(Image comparison data)
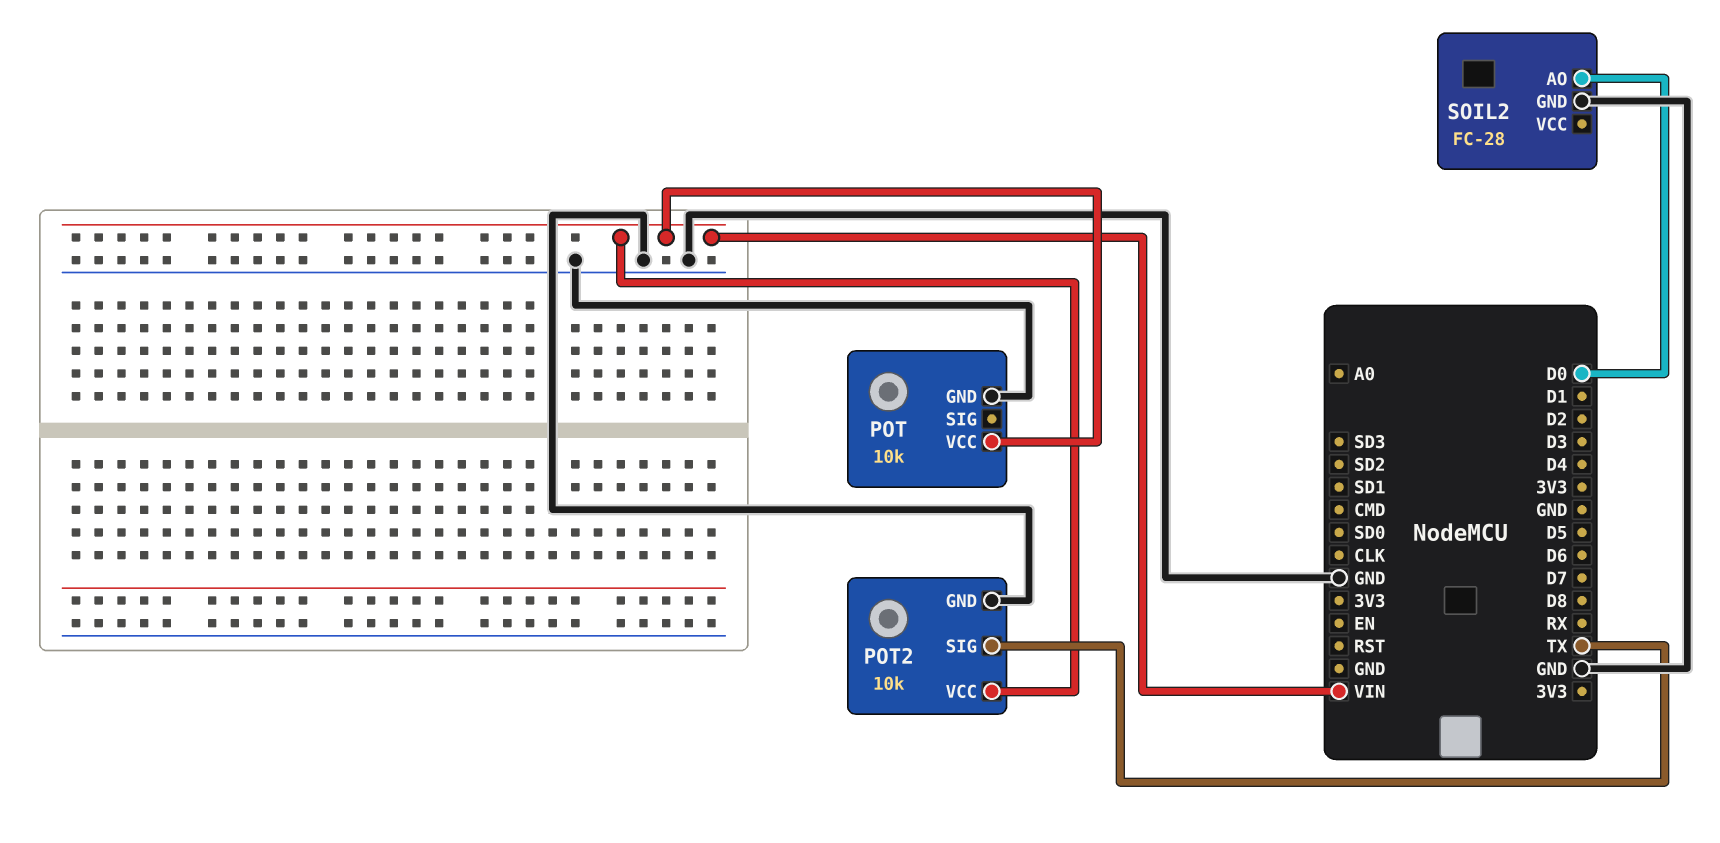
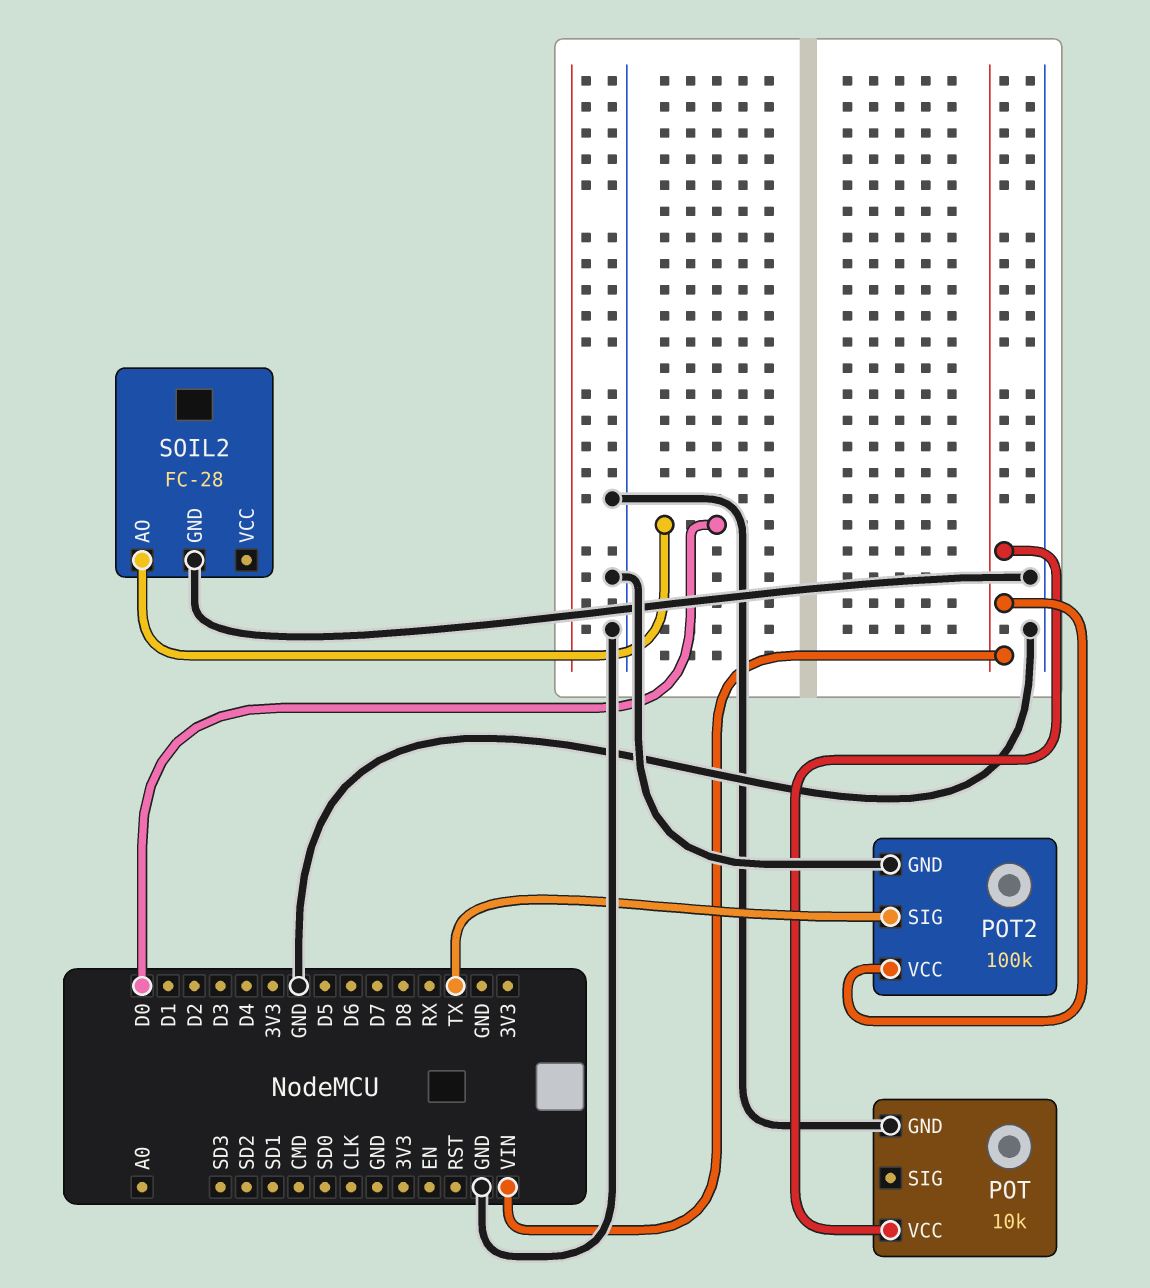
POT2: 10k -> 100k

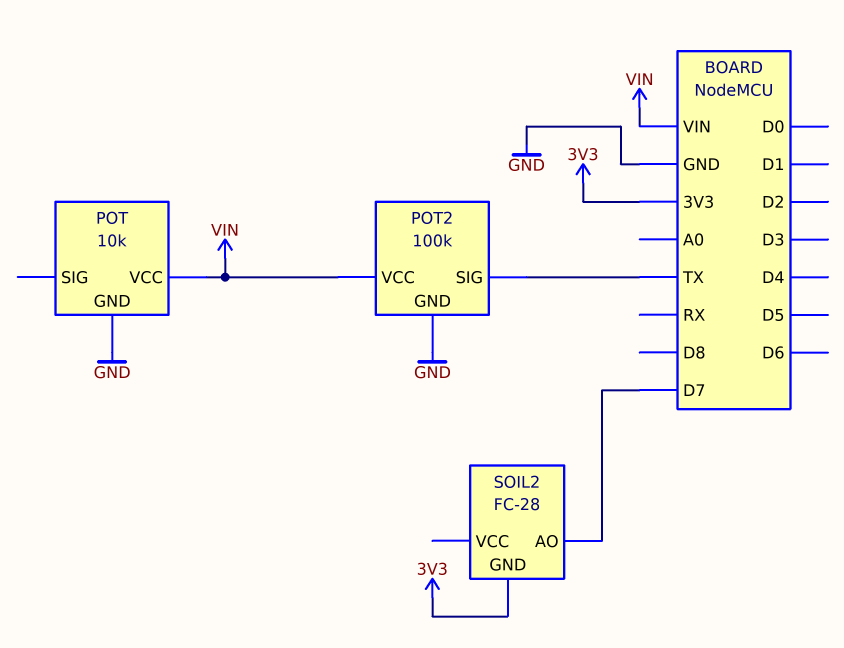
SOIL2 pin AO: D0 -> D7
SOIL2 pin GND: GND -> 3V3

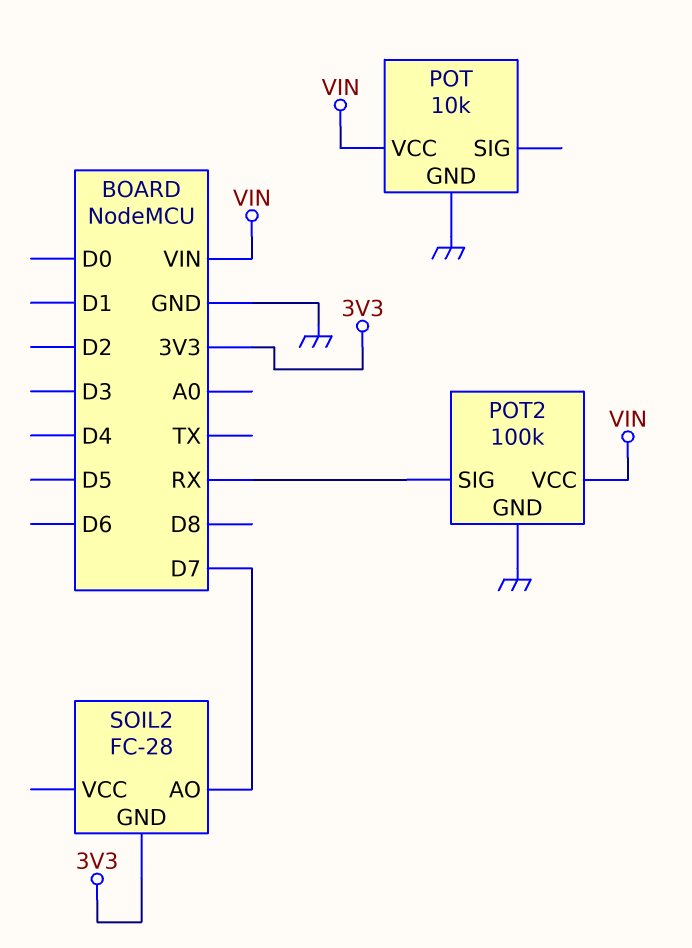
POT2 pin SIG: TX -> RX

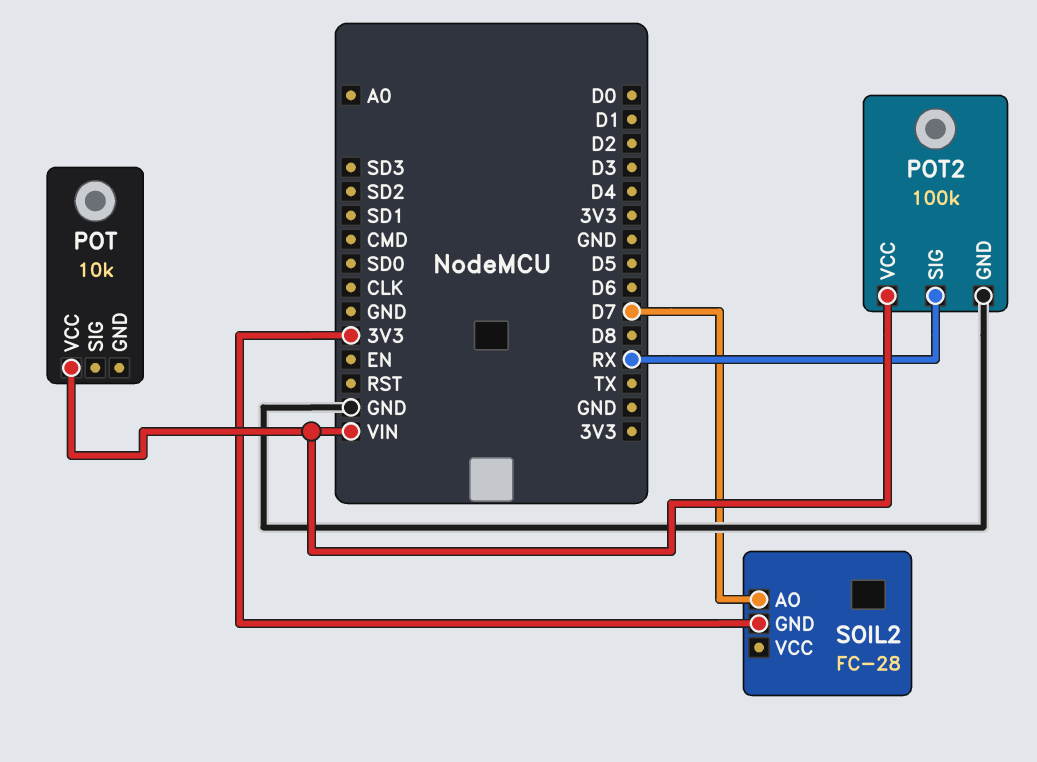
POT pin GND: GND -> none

Exercise aim: The records above should be copied word for word, with the pictures left out.

Exercise solution:
POT2: 10k -> 100k

SOIL2 pin AO: D0 -> D7
SOIL2 pin GND: GND -> 3V3

POT2 pin SIG: TX -> RX

POT pin GND: GND -> none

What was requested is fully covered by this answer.